** Opening Input records block **

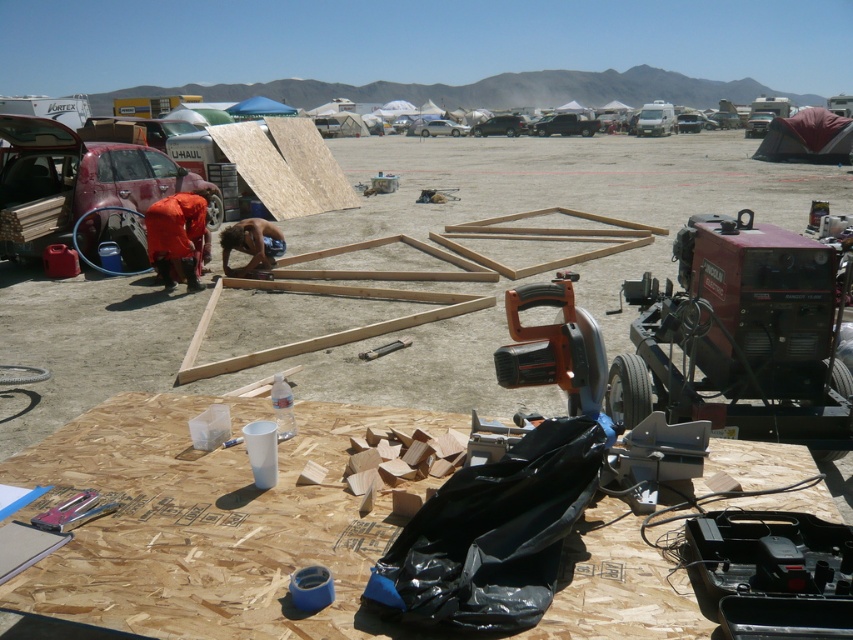
Question: Does matte red car at left appear on the right side of black matte truck at center?

Choices:
 (A) yes
 (B) no

Answer: (B)

Question: Which of these objects is positioned closest to the black matte car at center?

Choices:
 (A) metallic silver tool at center
 (B) black matte truck at center
 (C) pink plastic stapler at lower left
 (D) matte red car at left

Answer: (B)

Question: Among these objects, which one is farthest from the camera?

Choices:
 (A) brown osb board at center
 (B) red cotton shirt at lower left
 (C) black matte truck at center

Answer: (C)

Question: Which object appears closest to the camera in this image?

Choices:
 (A) silver metallic car at center
 (B) pink plastic stapler at lower left

Answer: (B)

Question: Is matte red car at left to the right of black matte car at center from the viewer's perspective?

Choices:
 (A) yes
 (B) no

Answer: (B)

Question: Is red cotton shirt at lower left thinner than naked wood at center?

Choices:
 (A) yes
 (B) no

Answer: (A)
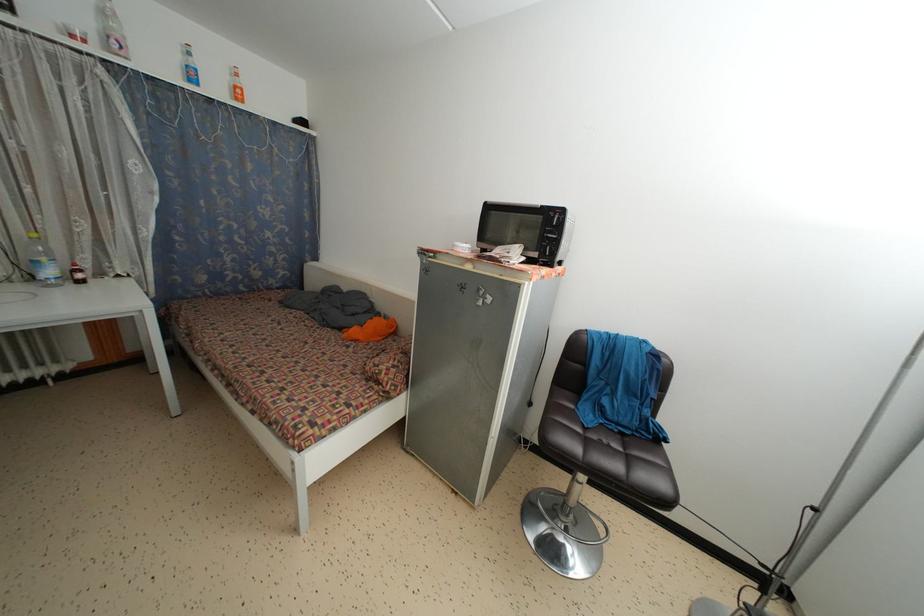
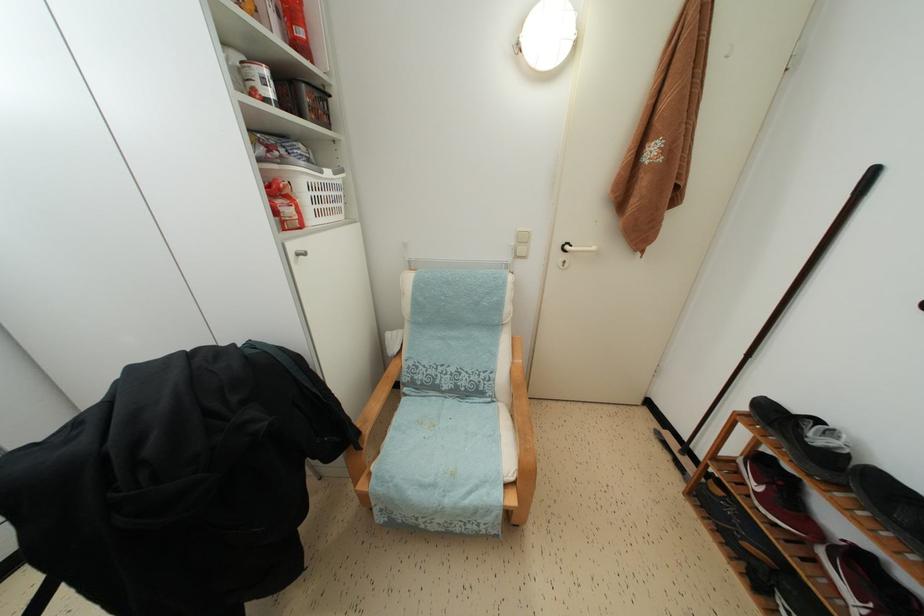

** Closing Input records block **

- **Task to complete**: Copy out all of the rows above word for word, without the pictures.

- **Answer to this task**:
Question: Does matte red car at left appear on the right side of black matte truck at center?

Choices:
 (A) yes
 (B) no

Answer: (B)

Question: Which of these objects is positioned closest to the black matte car at center?

Choices:
 (A) metallic silver tool at center
 (B) black matte truck at center
 (C) pink plastic stapler at lower left
 (D) matte red car at left

Answer: (B)

Question: Among these objects, which one is farthest from the camera?

Choices:
 (A) brown osb board at center
 (B) red cotton shirt at lower left
 (C) black matte truck at center

Answer: (C)

Question: Which object appears closest to the camera in this image?

Choices:
 (A) silver metallic car at center
 (B) pink plastic stapler at lower left

Answer: (B)

Question: Is matte red car at left to the right of black matte car at center from the viewer's perspective?

Choices:
 (A) yes
 (B) no

Answer: (B)

Question: Is red cotton shirt at lower left thinner than naked wood at center?

Choices:
 (A) yes
 (B) no

Answer: (A)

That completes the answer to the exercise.